WHAT YOU WILL DO. Below are the records; count how many of their lines contain the word "STAT" and give that number only.

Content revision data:
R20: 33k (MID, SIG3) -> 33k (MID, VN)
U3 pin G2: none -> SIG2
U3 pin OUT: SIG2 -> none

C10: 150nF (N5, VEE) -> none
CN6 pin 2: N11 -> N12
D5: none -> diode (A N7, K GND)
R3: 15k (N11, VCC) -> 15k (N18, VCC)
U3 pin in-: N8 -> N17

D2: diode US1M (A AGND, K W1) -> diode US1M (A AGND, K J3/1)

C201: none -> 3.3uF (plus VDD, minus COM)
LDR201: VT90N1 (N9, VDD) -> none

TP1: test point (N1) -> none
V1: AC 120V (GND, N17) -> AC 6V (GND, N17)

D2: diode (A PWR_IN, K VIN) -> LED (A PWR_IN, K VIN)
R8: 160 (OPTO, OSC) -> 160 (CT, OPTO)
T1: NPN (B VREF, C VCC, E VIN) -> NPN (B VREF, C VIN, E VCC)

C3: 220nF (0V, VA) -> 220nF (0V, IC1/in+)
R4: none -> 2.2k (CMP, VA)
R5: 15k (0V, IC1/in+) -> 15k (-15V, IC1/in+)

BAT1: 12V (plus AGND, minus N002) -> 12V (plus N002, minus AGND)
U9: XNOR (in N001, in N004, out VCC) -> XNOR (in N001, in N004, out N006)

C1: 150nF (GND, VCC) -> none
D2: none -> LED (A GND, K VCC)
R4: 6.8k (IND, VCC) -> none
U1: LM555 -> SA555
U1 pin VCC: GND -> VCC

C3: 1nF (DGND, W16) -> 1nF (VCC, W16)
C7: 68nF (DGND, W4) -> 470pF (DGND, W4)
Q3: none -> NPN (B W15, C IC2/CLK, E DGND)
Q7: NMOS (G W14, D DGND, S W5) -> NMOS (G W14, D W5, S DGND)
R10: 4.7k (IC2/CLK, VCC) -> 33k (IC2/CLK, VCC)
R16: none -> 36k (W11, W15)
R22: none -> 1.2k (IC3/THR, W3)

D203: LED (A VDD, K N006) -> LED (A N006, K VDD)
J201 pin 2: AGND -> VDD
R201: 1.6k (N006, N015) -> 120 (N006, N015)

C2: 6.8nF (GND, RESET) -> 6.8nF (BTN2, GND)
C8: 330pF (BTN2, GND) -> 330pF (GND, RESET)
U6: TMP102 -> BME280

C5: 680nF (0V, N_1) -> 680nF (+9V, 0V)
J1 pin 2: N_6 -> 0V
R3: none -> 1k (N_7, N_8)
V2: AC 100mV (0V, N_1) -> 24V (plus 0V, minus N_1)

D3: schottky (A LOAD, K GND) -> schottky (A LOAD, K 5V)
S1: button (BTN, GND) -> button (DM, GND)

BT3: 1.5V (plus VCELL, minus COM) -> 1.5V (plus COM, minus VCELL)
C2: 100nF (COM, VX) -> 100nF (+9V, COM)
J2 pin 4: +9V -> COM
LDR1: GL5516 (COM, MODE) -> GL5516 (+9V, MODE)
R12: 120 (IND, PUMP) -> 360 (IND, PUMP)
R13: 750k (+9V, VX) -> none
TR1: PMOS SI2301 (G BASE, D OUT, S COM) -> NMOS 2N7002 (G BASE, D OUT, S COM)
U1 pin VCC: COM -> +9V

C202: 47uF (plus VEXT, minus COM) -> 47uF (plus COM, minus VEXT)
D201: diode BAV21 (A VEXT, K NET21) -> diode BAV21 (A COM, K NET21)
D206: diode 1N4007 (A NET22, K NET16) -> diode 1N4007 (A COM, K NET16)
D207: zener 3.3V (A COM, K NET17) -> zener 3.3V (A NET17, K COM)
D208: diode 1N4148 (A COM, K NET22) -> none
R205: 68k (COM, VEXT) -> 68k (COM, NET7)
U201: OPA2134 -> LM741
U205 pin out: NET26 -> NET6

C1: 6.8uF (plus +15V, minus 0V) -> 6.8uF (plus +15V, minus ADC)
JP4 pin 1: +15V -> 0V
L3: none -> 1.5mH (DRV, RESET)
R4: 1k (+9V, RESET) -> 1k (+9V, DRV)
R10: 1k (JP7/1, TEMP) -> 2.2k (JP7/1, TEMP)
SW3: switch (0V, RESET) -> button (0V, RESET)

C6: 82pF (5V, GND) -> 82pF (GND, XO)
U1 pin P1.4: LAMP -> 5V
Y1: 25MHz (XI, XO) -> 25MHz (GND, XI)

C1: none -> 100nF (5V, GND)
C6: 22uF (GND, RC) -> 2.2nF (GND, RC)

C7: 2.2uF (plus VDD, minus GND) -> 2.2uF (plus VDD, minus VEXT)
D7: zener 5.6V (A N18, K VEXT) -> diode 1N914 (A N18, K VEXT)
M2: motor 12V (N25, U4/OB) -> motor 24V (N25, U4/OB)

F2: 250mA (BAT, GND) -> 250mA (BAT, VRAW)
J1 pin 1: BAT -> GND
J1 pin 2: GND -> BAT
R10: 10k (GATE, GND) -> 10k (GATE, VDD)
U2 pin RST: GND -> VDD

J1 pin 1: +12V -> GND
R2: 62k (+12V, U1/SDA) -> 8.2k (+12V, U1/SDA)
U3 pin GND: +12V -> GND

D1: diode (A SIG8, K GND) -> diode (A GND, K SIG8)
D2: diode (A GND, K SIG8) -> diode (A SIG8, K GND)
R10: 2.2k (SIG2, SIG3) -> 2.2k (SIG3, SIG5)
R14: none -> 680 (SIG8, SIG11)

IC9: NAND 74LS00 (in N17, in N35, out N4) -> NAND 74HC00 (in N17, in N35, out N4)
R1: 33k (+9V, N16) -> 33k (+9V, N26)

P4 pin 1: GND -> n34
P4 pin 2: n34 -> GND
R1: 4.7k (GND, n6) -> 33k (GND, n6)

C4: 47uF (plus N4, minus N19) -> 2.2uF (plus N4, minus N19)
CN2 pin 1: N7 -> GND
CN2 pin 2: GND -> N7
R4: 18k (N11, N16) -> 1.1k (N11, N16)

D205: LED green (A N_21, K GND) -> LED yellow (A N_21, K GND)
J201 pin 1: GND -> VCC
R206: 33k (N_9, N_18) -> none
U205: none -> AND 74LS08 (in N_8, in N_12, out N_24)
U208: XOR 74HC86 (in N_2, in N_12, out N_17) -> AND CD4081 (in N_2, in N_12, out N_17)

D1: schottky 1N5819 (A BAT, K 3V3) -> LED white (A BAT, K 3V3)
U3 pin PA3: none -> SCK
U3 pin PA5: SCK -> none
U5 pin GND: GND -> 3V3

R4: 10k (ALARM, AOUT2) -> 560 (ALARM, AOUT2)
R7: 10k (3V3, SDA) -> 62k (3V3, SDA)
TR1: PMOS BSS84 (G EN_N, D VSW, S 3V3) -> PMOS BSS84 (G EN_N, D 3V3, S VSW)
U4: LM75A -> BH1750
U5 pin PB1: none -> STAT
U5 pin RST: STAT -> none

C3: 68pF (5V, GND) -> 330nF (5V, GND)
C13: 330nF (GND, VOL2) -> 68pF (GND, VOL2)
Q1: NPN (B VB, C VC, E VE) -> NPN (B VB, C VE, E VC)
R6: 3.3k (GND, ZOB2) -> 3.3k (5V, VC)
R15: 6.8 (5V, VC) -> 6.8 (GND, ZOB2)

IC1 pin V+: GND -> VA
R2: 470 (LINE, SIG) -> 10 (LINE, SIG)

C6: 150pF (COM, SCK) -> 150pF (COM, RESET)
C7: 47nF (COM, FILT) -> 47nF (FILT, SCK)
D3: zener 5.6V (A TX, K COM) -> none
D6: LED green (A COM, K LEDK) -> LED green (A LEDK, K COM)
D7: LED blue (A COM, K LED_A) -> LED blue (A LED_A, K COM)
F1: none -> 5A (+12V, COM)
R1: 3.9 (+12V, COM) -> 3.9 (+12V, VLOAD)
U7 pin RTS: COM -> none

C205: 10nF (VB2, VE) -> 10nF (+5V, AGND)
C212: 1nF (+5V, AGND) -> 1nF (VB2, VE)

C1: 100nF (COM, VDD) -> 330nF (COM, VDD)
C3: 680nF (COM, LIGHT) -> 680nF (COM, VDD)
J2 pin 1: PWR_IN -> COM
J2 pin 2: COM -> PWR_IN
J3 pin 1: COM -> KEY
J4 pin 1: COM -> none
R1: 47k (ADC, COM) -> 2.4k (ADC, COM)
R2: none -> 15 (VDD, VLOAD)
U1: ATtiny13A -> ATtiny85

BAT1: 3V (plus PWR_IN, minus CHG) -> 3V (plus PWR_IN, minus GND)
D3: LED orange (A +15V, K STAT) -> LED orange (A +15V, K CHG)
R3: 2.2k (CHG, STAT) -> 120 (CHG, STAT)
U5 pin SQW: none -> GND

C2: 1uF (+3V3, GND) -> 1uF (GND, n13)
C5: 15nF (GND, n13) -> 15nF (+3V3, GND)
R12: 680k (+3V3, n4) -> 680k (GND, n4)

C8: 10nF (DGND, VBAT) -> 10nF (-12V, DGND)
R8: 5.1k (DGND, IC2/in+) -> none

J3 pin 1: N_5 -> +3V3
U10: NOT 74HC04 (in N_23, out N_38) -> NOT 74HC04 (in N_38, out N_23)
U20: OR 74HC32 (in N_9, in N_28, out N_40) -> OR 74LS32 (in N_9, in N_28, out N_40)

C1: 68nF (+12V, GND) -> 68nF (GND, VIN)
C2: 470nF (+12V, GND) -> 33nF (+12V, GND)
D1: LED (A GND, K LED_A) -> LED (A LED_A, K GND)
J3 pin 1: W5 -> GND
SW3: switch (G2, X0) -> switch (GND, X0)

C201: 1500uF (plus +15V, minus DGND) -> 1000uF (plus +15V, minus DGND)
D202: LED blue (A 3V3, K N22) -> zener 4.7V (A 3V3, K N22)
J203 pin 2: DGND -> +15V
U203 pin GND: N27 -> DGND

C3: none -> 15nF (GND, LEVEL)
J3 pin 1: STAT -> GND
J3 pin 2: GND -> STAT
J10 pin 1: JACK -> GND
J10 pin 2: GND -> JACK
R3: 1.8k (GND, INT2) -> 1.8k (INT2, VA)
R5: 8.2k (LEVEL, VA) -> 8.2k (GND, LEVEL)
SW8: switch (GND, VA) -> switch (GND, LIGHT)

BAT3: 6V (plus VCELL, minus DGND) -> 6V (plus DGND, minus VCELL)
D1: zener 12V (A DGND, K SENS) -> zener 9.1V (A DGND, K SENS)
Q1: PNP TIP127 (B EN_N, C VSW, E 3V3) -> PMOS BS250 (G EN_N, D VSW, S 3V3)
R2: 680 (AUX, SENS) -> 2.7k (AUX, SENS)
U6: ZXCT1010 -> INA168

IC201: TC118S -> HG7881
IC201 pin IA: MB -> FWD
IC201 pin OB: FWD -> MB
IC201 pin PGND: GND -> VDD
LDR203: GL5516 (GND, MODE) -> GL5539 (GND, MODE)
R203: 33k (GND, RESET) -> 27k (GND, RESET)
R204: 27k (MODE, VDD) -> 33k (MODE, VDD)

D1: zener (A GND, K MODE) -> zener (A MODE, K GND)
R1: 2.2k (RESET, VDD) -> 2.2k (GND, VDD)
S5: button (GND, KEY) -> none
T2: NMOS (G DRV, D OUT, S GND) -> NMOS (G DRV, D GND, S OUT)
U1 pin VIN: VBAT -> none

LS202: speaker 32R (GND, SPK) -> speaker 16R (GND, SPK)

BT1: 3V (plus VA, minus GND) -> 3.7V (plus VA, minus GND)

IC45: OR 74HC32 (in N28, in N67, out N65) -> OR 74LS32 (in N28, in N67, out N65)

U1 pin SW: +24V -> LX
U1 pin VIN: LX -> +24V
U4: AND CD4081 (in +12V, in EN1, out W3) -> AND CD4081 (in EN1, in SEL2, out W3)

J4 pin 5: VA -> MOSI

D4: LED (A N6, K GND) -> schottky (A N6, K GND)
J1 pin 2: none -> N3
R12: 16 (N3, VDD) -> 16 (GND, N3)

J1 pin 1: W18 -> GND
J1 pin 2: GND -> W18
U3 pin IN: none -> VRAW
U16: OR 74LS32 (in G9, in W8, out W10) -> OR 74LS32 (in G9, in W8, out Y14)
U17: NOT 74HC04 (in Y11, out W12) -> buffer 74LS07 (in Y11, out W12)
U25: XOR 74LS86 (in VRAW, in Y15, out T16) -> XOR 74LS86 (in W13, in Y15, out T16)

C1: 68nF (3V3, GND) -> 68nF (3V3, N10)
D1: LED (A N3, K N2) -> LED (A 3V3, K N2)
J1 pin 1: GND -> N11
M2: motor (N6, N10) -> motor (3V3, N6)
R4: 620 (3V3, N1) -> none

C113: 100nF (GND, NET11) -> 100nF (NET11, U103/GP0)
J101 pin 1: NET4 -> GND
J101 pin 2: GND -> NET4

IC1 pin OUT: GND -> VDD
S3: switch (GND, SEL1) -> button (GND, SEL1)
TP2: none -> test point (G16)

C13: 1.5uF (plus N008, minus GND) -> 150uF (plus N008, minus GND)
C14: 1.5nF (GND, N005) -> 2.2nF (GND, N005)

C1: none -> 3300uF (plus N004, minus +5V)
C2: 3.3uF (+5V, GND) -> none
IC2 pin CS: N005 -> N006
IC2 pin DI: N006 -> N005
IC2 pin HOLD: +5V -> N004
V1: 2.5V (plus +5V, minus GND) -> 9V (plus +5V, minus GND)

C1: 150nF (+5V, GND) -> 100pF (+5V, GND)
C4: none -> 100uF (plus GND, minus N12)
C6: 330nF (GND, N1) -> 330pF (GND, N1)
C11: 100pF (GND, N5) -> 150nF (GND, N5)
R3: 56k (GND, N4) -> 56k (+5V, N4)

OUTPUT FOR THIS EXERCISE. 6